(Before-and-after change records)
== == ==

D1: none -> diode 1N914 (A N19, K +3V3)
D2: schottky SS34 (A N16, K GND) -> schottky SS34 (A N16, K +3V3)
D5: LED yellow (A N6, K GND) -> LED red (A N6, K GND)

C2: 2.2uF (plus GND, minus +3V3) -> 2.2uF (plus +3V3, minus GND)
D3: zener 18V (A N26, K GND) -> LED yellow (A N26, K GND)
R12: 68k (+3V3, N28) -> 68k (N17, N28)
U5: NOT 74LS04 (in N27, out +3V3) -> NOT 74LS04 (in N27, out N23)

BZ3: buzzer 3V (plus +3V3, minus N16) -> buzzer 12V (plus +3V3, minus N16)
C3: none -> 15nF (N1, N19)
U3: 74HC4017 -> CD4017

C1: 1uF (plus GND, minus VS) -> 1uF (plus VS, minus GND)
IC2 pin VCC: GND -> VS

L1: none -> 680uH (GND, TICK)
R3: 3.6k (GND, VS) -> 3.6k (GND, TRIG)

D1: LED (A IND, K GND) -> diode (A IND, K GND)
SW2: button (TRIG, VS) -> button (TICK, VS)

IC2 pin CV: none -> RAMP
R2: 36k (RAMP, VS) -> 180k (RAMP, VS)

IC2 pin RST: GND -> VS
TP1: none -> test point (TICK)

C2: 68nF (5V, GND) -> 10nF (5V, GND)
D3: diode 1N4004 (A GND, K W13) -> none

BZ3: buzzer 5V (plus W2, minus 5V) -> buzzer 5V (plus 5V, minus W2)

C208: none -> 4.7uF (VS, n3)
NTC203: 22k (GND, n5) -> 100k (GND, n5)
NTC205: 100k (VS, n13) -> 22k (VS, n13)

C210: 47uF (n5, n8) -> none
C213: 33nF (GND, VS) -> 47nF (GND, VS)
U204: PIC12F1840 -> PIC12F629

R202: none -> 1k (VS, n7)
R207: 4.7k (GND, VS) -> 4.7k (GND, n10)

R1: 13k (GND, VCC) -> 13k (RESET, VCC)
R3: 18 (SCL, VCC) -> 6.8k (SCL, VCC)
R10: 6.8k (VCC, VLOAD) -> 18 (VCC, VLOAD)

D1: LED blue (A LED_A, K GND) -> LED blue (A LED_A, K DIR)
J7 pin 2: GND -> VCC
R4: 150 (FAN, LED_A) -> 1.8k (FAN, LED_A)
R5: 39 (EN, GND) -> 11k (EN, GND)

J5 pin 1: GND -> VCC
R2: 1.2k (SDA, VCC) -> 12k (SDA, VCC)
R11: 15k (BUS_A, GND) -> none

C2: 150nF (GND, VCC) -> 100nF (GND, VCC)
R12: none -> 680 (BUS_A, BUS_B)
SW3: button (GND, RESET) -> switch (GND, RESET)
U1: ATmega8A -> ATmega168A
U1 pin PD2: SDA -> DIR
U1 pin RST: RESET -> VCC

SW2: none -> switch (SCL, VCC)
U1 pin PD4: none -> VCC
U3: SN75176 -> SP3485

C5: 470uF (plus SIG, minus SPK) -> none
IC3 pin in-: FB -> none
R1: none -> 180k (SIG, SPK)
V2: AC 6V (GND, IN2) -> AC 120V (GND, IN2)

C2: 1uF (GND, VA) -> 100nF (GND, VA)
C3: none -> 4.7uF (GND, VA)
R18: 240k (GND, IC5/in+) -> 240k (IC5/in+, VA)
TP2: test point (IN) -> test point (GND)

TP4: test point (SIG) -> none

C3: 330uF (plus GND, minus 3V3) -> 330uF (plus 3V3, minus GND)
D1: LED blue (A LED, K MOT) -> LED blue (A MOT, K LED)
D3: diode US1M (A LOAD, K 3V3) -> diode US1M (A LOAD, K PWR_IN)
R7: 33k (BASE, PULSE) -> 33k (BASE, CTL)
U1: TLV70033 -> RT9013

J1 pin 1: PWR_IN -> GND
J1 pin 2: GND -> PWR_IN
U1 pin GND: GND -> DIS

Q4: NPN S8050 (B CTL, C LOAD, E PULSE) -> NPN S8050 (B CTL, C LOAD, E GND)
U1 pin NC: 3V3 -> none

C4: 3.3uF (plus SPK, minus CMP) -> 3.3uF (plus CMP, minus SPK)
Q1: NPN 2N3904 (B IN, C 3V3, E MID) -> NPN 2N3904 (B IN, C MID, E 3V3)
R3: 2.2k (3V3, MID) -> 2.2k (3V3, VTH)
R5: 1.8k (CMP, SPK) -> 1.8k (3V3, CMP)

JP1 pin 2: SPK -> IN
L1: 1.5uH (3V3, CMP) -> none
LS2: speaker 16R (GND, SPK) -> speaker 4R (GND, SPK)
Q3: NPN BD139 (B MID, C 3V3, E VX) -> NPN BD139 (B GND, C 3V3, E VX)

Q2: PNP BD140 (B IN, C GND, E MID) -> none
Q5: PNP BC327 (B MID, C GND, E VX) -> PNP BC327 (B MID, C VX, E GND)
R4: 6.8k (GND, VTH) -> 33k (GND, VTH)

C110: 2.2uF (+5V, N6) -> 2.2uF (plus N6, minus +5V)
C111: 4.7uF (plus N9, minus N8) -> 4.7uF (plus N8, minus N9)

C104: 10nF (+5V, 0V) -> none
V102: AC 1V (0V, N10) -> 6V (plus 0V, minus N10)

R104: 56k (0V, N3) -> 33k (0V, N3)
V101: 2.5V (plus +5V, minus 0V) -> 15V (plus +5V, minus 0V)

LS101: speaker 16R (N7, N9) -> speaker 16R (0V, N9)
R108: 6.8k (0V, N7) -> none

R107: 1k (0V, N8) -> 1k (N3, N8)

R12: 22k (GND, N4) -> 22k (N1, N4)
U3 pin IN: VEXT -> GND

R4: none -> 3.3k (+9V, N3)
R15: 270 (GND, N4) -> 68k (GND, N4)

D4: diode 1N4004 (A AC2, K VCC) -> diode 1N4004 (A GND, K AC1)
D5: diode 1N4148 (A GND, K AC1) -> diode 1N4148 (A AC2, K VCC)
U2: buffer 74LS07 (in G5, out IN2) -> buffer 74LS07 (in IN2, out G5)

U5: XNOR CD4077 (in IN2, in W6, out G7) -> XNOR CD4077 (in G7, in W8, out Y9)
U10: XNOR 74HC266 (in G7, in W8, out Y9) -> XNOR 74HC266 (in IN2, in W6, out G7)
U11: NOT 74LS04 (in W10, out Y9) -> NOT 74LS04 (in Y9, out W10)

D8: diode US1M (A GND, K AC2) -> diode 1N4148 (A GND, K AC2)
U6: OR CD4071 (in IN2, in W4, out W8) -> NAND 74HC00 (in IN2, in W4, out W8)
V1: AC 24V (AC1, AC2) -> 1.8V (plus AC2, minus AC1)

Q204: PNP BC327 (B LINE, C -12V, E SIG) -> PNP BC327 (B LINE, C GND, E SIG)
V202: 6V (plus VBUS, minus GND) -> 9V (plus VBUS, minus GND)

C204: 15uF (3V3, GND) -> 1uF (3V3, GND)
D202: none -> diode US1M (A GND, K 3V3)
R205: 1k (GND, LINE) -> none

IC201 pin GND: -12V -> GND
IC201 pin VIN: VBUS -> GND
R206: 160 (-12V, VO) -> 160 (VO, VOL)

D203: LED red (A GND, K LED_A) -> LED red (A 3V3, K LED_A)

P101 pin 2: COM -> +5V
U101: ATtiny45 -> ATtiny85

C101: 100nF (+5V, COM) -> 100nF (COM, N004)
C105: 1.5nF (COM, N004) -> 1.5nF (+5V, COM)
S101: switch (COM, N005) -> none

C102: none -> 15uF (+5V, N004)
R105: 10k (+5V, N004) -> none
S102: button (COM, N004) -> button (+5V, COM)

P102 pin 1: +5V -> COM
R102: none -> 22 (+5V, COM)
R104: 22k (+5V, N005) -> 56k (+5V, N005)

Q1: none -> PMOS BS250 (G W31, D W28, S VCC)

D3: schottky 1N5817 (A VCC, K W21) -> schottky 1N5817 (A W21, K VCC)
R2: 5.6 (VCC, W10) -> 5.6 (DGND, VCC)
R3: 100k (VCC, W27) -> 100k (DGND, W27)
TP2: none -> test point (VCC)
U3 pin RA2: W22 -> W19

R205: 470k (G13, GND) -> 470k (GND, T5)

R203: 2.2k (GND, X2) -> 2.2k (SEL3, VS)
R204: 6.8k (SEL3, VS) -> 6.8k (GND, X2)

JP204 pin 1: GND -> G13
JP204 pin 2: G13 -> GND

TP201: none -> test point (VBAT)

== == ==

*Required work*.
Copy out, word for word, the part of the entries above that begins at the line with "P102 pin 1: +5V -> COM" and ends at the line with "R205: 470k (G13, GND) -> 470k (GND, T5)", including both.

*Response to the task*.
P102 pin 1: +5V -> COM
R102: none -> 22 (+5V, COM)
R104: 22k (+5V, N005) -> 56k (+5V, N005)

Q1: none -> PMOS BS250 (G W31, D W28, S VCC)

D3: schottky 1N5817 (A VCC, K W21) -> schottky 1N5817 (A W21, K VCC)
R2: 5.6 (VCC, W10) -> 5.6 (DGND, VCC)
R3: 100k (VCC, W27) -> 100k (DGND, W27)
TP2: none -> test point (VCC)
U3 pin RA2: W22 -> W19

R205: 470k (G13, GND) -> 470k (GND, T5)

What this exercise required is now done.